-- TRY IT --
Set down all of the data exactly as it appears.

(Items from a data source)

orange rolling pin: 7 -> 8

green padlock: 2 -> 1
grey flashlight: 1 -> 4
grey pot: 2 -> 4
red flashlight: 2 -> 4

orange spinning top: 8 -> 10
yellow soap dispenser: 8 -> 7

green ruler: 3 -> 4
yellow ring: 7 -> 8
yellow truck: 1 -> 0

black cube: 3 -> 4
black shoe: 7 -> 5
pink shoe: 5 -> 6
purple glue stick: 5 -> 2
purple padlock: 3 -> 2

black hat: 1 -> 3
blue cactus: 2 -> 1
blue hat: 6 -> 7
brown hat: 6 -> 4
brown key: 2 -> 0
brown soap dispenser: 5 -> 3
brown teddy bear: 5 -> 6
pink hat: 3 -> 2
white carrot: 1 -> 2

-- EXPECTED ANSWER --
orange rolling pin: 7 -> 8

green padlock: 2 -> 1
grey flashlight: 1 -> 4
grey pot: 2 -> 4
red flashlight: 2 -> 4

orange spinning top: 8 -> 10
yellow soap dispenser: 8 -> 7

green ruler: 3 -> 4
yellow ring: 7 -> 8
yellow truck: 1 -> 0

black cube: 3 -> 4
black shoe: 7 -> 5
pink shoe: 5 -> 6
purple glue stick: 5 -> 2
purple padlock: 3 -> 2

black hat: 1 -> 3
blue cactus: 2 -> 1
blue hat: 6 -> 7
brown hat: 6 -> 4
brown key: 2 -> 0
brown soap dispenser: 5 -> 3
brown teddy bear: 5 -> 6
pink hat: 3 -> 2
white carrot: 1 -> 2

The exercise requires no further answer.